== Segment start ==
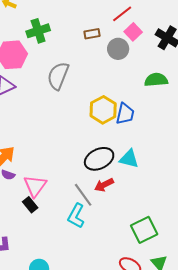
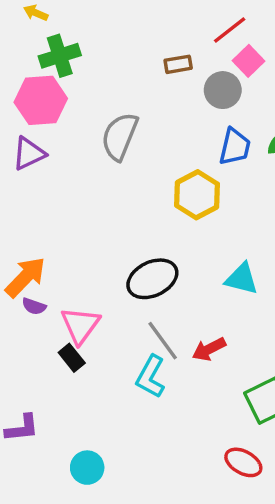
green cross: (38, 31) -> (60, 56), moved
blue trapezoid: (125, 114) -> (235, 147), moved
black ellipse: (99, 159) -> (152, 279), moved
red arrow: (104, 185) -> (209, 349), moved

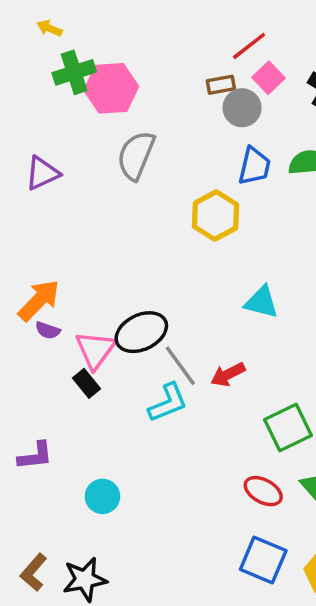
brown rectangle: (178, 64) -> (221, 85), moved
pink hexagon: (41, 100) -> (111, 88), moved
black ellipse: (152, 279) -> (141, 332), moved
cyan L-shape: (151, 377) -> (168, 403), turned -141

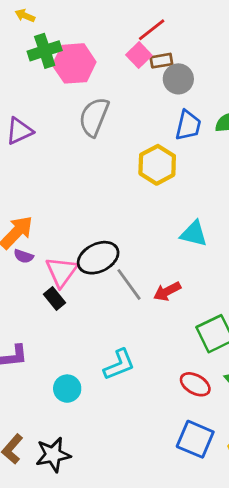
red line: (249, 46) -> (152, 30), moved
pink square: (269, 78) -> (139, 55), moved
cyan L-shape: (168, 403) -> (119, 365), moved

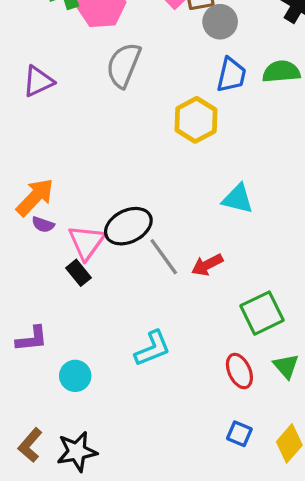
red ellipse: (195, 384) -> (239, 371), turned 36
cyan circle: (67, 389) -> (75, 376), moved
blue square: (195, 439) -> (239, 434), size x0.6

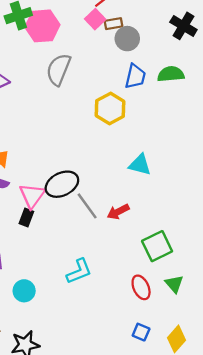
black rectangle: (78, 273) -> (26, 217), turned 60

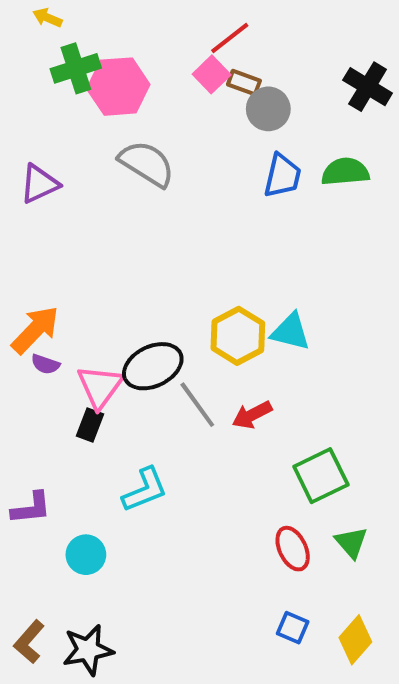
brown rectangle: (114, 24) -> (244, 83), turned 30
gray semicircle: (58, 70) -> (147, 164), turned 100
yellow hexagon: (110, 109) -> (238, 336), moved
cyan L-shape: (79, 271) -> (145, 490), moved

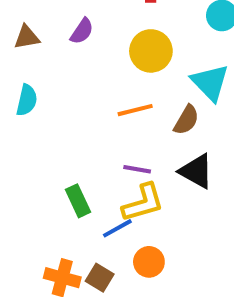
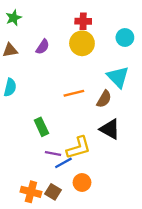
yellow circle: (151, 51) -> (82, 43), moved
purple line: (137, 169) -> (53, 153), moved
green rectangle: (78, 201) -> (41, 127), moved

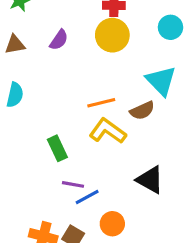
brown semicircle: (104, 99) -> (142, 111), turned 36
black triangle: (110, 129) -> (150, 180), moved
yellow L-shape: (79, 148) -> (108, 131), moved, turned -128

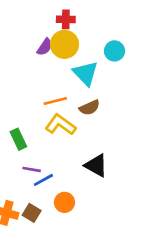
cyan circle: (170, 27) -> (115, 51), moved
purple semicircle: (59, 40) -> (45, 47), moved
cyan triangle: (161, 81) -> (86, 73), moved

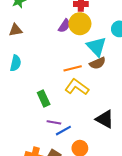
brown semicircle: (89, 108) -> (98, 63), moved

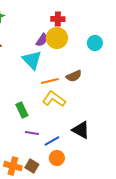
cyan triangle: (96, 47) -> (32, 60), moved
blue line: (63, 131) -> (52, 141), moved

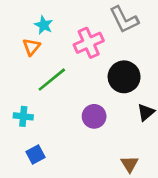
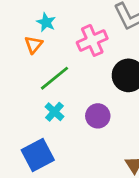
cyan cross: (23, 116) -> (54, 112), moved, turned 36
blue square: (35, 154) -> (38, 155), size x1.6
== Segment end ==
**WHAT IS NEEDED:**
In your copy, include no pictures and only the lines from the line with "cyan triangle: (96, 47) -> (32, 60), moved" through the final line of the listing above, reproduced exactly.

**SOLUTION TO THIS PROBLEM:**
cyan triangle: (96, 47) -> (32, 60), moved
blue line: (63, 131) -> (52, 141), moved

cyan cross: (23, 116) -> (54, 112), moved, turned 36
blue square: (35, 154) -> (38, 155), size x1.6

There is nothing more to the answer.